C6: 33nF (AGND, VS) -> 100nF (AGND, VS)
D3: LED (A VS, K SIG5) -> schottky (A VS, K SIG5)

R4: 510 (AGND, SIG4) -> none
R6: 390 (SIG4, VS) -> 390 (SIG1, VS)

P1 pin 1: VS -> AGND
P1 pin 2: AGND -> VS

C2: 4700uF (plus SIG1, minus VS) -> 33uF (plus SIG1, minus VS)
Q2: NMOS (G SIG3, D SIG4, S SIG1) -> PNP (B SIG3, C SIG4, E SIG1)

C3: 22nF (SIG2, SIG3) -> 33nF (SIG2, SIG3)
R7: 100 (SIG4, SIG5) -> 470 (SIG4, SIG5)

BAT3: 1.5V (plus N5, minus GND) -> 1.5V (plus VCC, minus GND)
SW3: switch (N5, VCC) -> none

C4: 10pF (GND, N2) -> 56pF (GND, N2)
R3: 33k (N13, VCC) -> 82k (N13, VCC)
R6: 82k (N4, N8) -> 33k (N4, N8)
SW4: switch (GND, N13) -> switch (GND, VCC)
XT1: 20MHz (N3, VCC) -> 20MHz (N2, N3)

######

Write down exactly the line with "R7: 100 (SIG4, SIG5) -> 470 (SIG4, SIG5)", then each line after it through the end of the data.

(Written solution)
R7: 100 (SIG4, SIG5) -> 470 (SIG4, SIG5)

BAT3: 1.5V (plus N5, minus GND) -> 1.5V (plus VCC, minus GND)
SW3: switch (N5, VCC) -> none

C4: 10pF (GND, N2) -> 56pF (GND, N2)
R3: 33k (N13, VCC) -> 82k (N13, VCC)
R6: 82k (N4, N8) -> 33k (N4, N8)
SW4: switch (GND, N13) -> switch (GND, VCC)
XT1: 20MHz (N3, VCC) -> 20MHz (N2, N3)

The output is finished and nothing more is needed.